===== Exercise materials =====

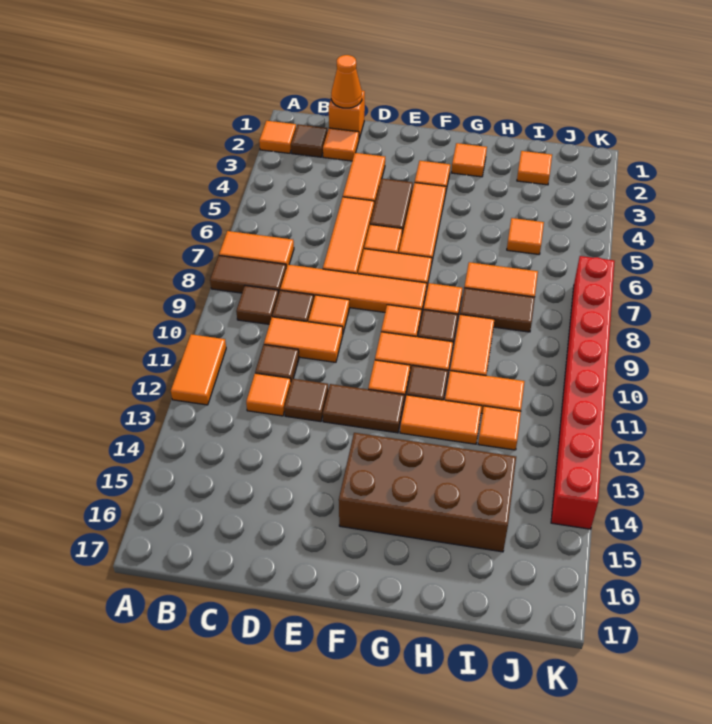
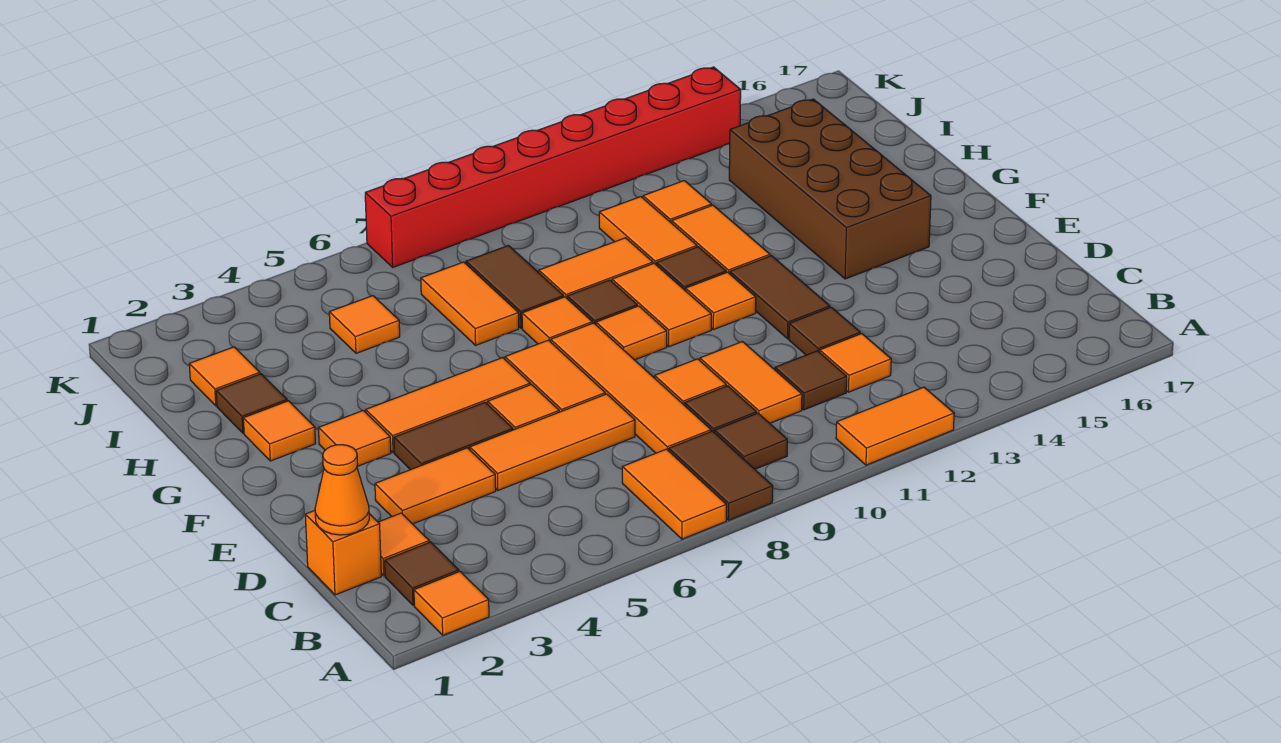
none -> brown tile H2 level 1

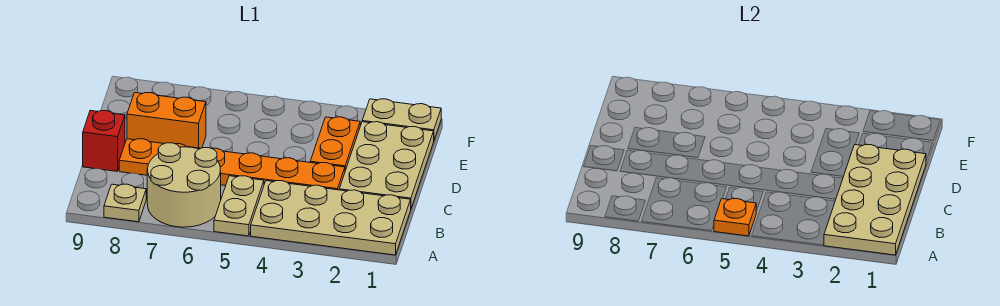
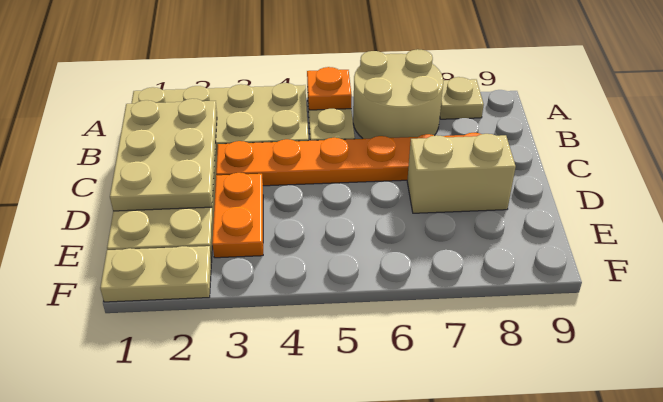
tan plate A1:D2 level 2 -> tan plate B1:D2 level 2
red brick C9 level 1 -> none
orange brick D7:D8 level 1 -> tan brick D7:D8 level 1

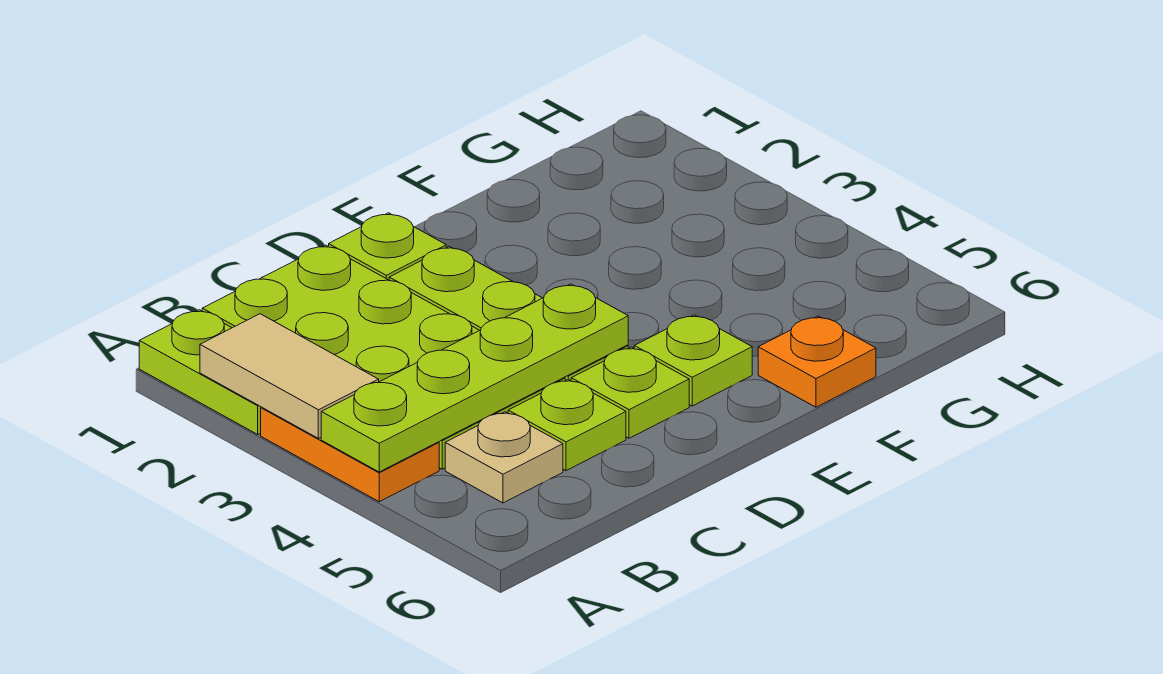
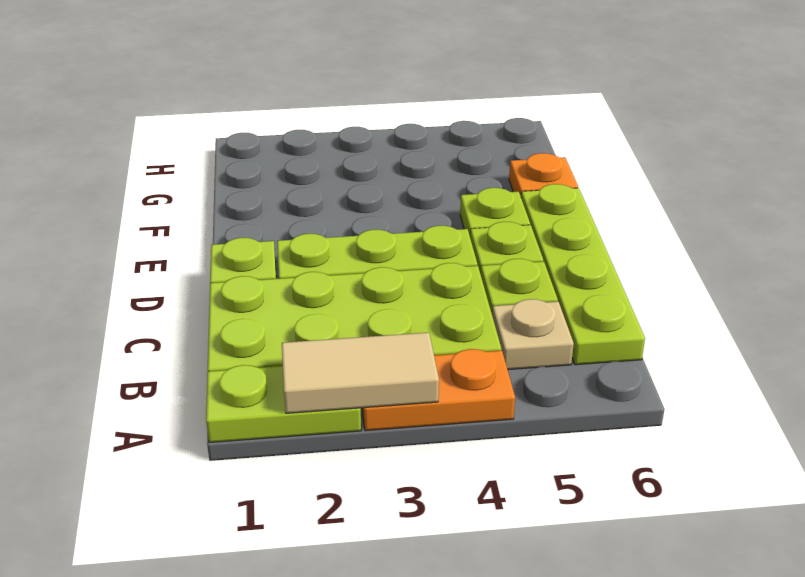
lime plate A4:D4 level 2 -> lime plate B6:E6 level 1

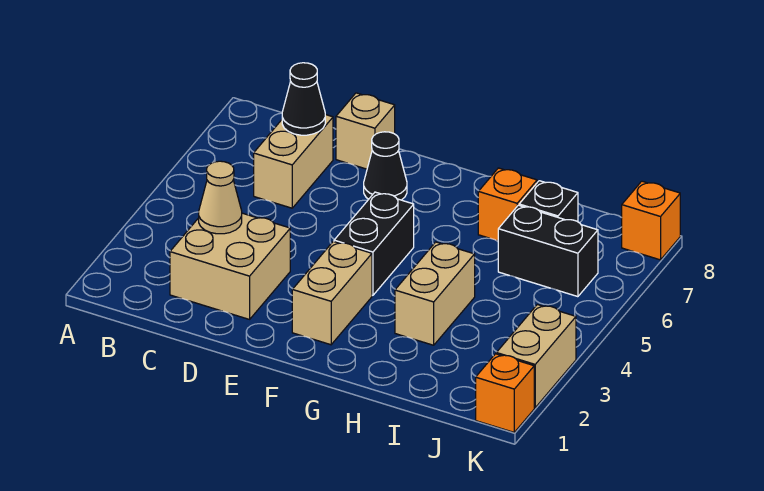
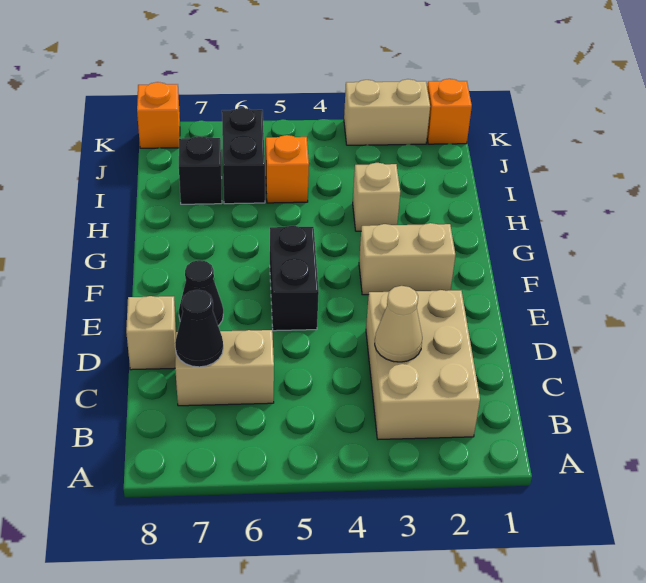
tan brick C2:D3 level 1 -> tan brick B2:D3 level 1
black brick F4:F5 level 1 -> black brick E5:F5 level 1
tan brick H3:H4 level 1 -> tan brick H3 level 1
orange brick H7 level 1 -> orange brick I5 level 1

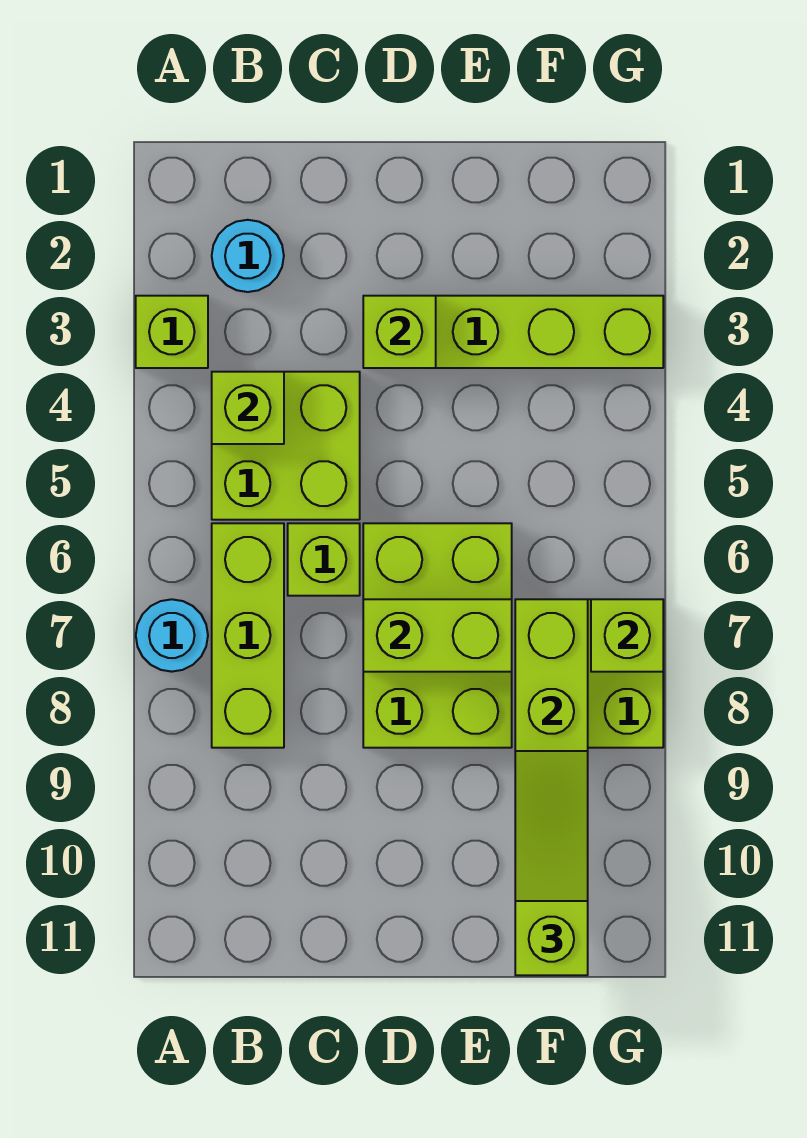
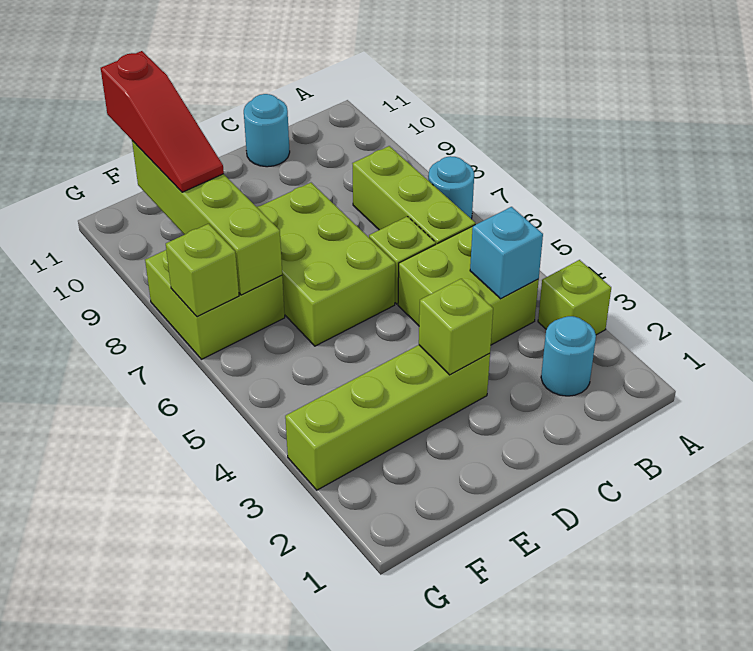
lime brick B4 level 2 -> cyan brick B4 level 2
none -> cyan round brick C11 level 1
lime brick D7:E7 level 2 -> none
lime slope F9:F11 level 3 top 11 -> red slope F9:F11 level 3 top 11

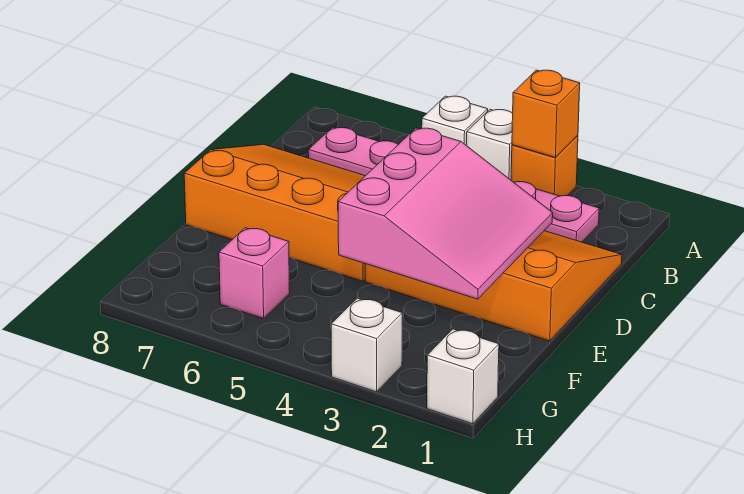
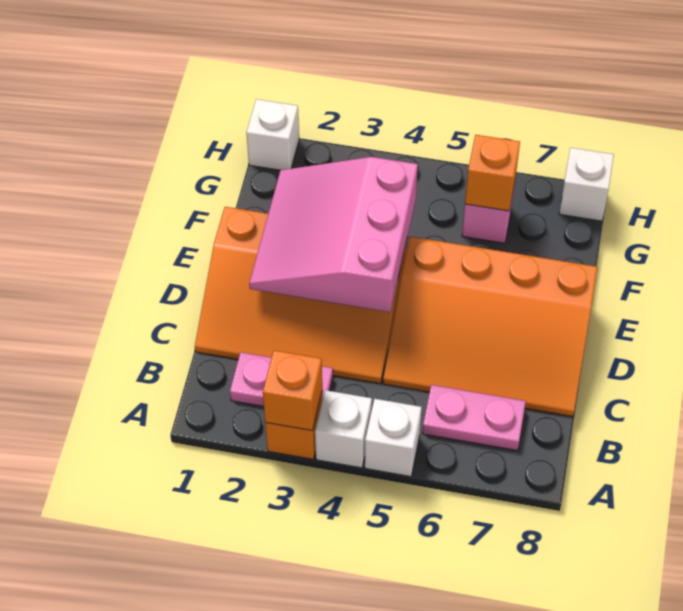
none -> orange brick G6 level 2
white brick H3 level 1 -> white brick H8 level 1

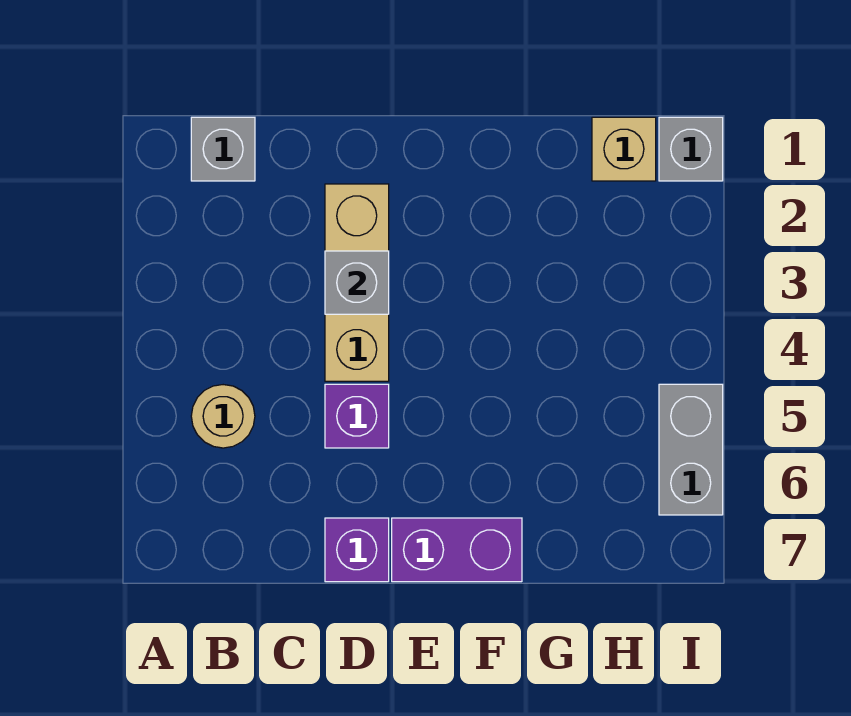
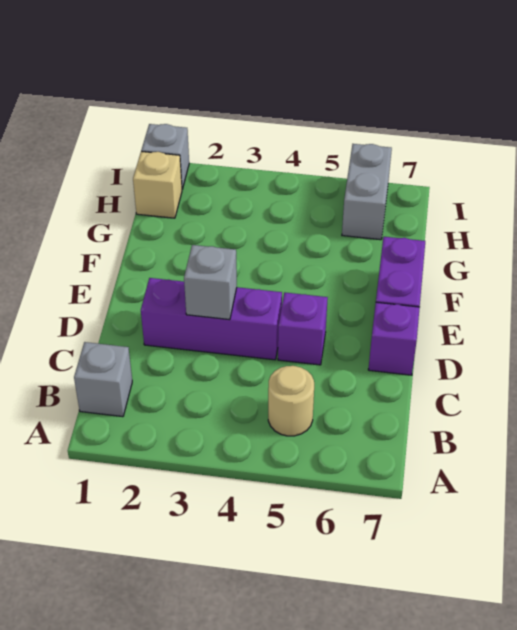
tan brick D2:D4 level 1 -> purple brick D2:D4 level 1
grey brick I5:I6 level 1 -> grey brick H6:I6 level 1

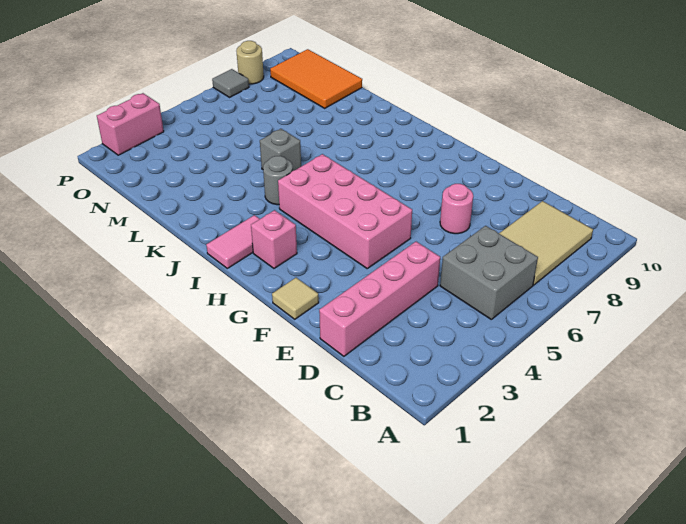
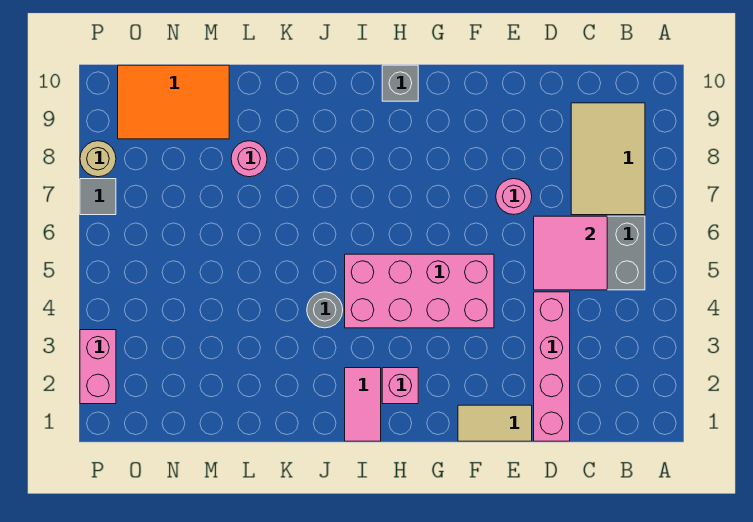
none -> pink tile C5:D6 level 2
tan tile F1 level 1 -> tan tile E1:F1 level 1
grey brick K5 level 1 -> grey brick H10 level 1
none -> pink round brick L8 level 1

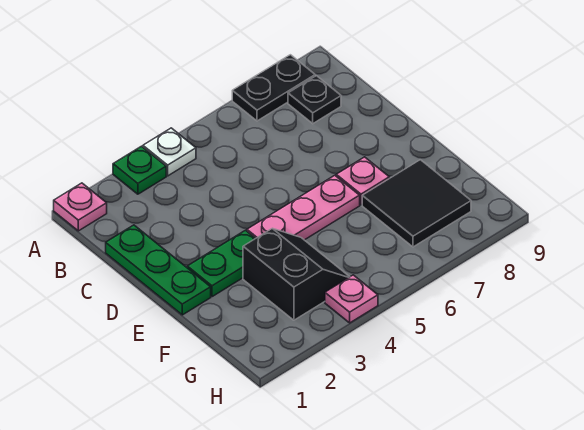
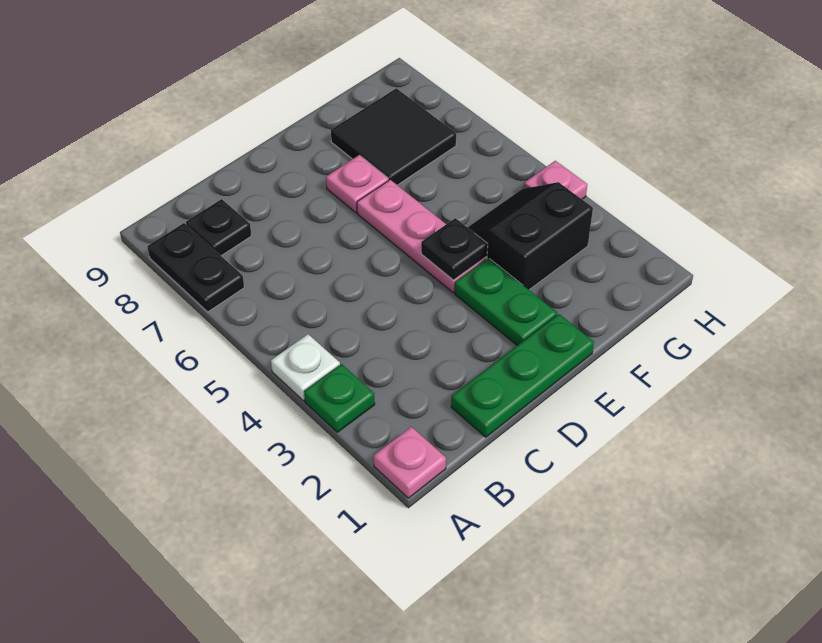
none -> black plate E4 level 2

=====

### How to complete this task:
Would you output all of the entries above exactly, keeping the pictures out?

### Written response:
none -> brown tile H2 level 1

tan plate A1:D2 level 2 -> tan plate B1:D2 level 2
red brick C9 level 1 -> none
orange brick D7:D8 level 1 -> tan brick D7:D8 level 1

lime plate A4:D4 level 2 -> lime plate B6:E6 level 1

tan brick C2:D3 level 1 -> tan brick B2:D3 level 1
black brick F4:F5 level 1 -> black brick E5:F5 level 1
tan brick H3:H4 level 1 -> tan brick H3 level 1
orange brick H7 level 1 -> orange brick I5 level 1

lime brick B4 level 2 -> cyan brick B4 level 2
none -> cyan round brick C11 level 1
lime brick D7:E7 level 2 -> none
lime slope F9:F11 level 3 top 11 -> red slope F9:F11 level 3 top 11

none -> orange brick G6 level 2
white brick H3 level 1 -> white brick H8 level 1

tan brick D2:D4 level 1 -> purple brick D2:D4 level 1
grey brick I5:I6 level 1 -> grey brick H6:I6 level 1

none -> pink tile C5:D6 level 2
tan tile F1 level 1 -> tan tile E1:F1 level 1
grey brick K5 level 1 -> grey brick H10 level 1
none -> pink round brick L8 level 1

none -> black plate E4 level 2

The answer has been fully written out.